COLLECTED MATERIAL ::
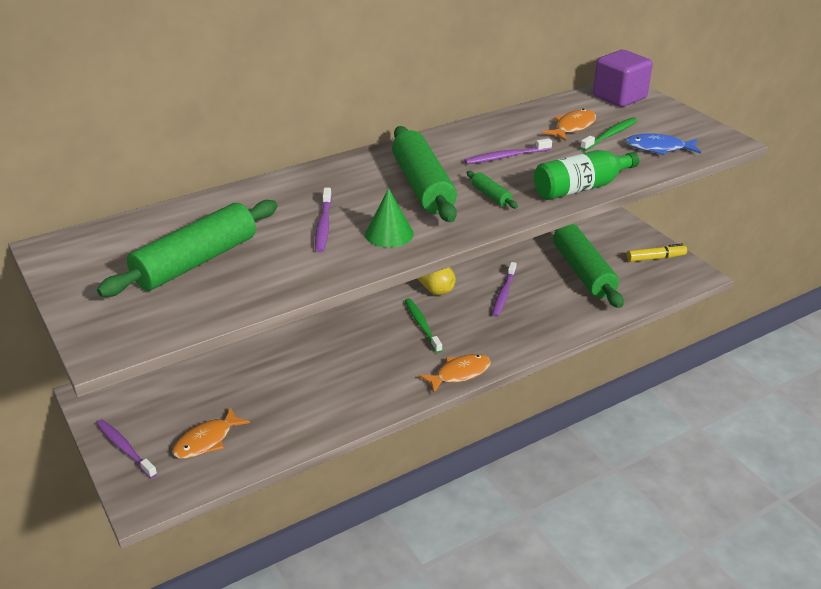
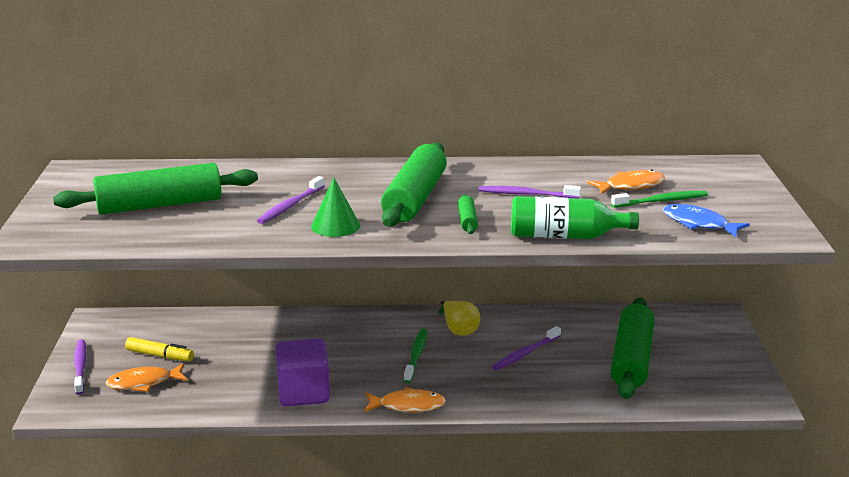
camera: 30 degrees right, 10 degrees down
(619, 97) = (720, 172): purple cube -> purple cube (303, 393)
(655, 258) = (730, 371): yellow marker -> yellow marker (160, 356)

REQUIREMENT :: Copy out the data above to the letter, and keep every picture out of it.

THE COMPLETED TASK ::
camera: 30 degrees right, 10 degrees down
(619, 97) = (720, 172): purple cube -> purple cube (303, 393)
(655, 258) = (730, 371): yellow marker -> yellow marker (160, 356)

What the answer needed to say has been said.